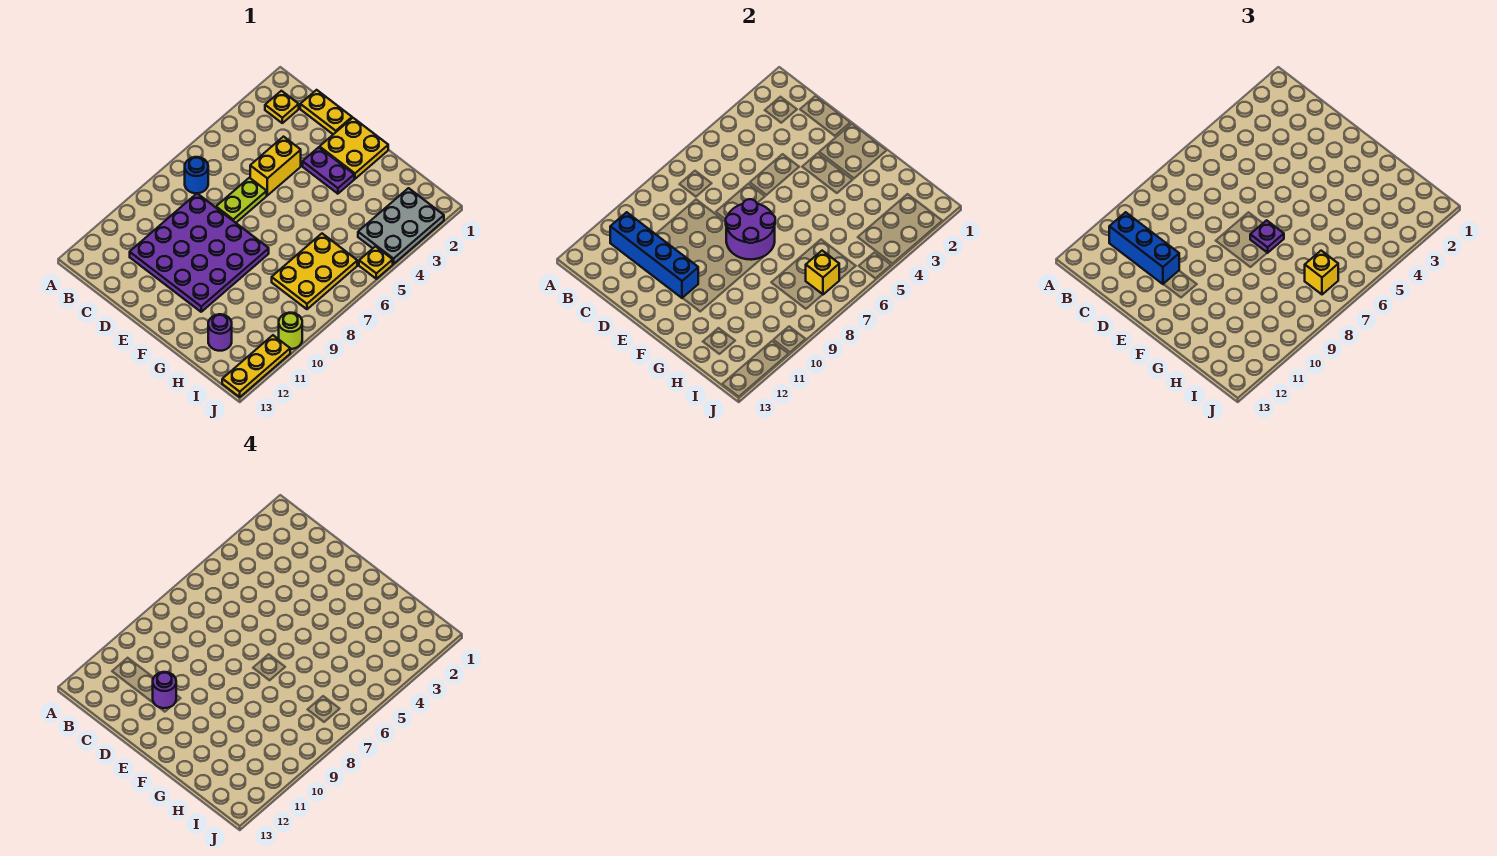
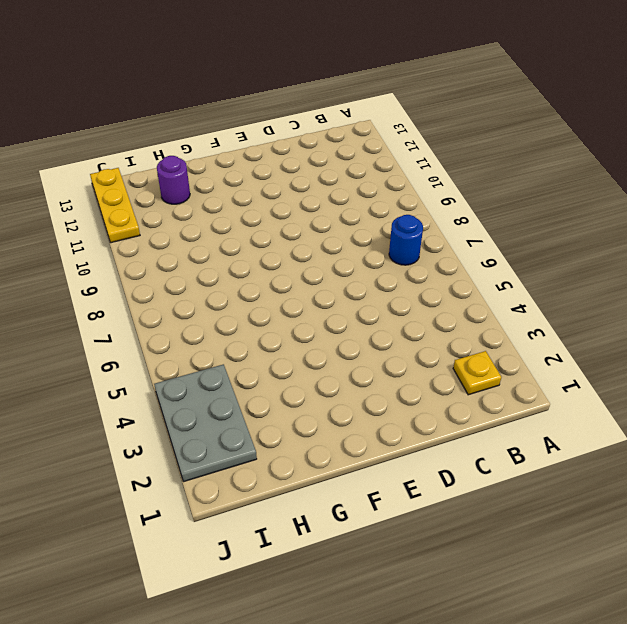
none -> yellow plate C1:D1 level 1
none -> purple plate C8:F11 level 1
none -> yellow brick D4:D5 level 1

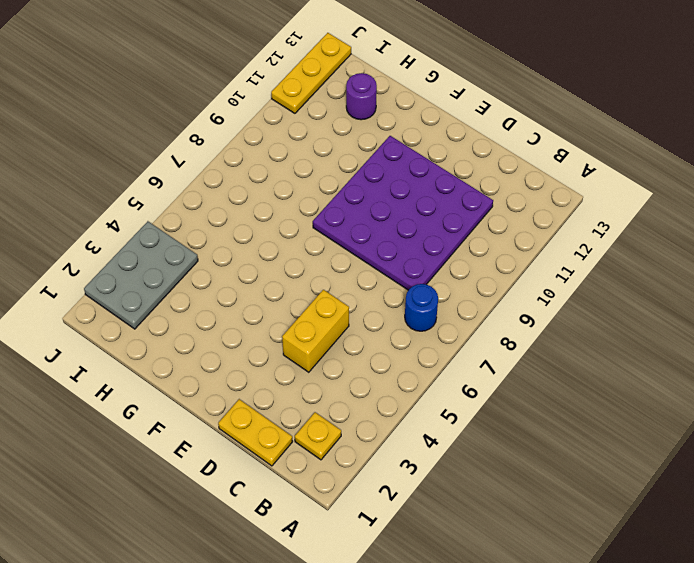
none -> lime plate D6:D7 level 1
none -> yellow plate E1:F2 level 1
none -> purple plate E3:F3 level 1

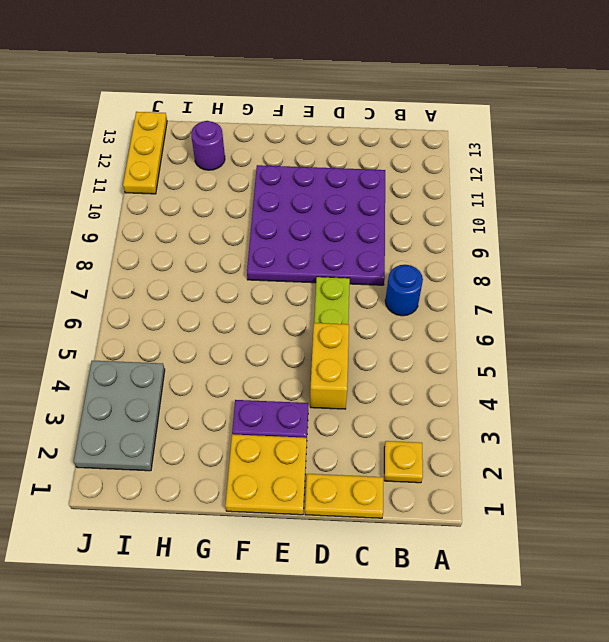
none -> yellow plate H6:I8 level 1
none -> yellow plate J5 level 1
none -> lime round brick J10 level 1

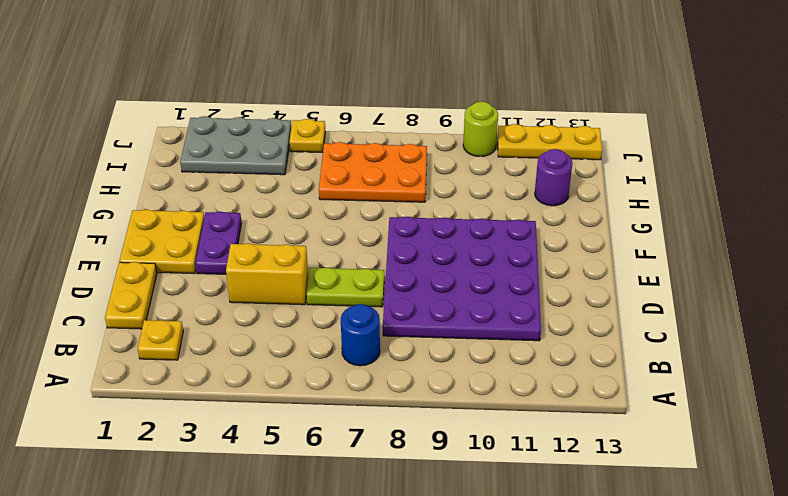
orange plate H6:I8 level 1 -> yellow plate H6:I8 level 1
none -> blue brick B11:E11 level 2
none -> purple round brick E7:F8 level 2
none -> yellow brick I7 level 2

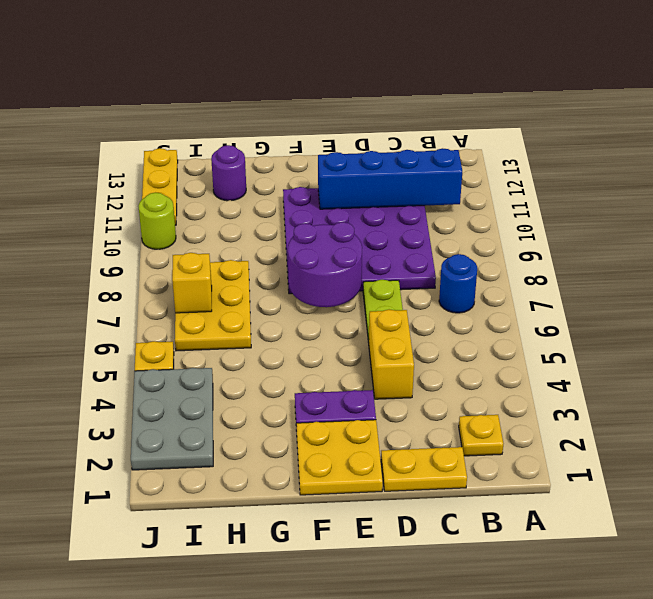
none -> blue brick B11:D11 level 3
none -> purple plate F7 level 3
none -> yellow brick I7 level 3

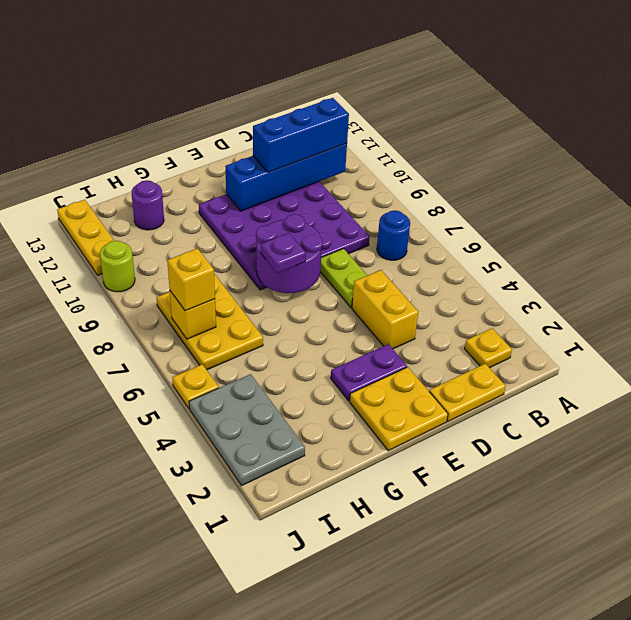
none -> purple round brick D11 level 4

○ ○ ○ ○ ○

**What to do**
Nothing should be printed except the lines from the one with "none -> purple plate F7 level 3" through the last line of the listing above, both ends included; please drop the pictures.

**Final answer**
none -> purple plate F7 level 3
none -> yellow brick I7 level 3

none -> purple round brick D11 level 4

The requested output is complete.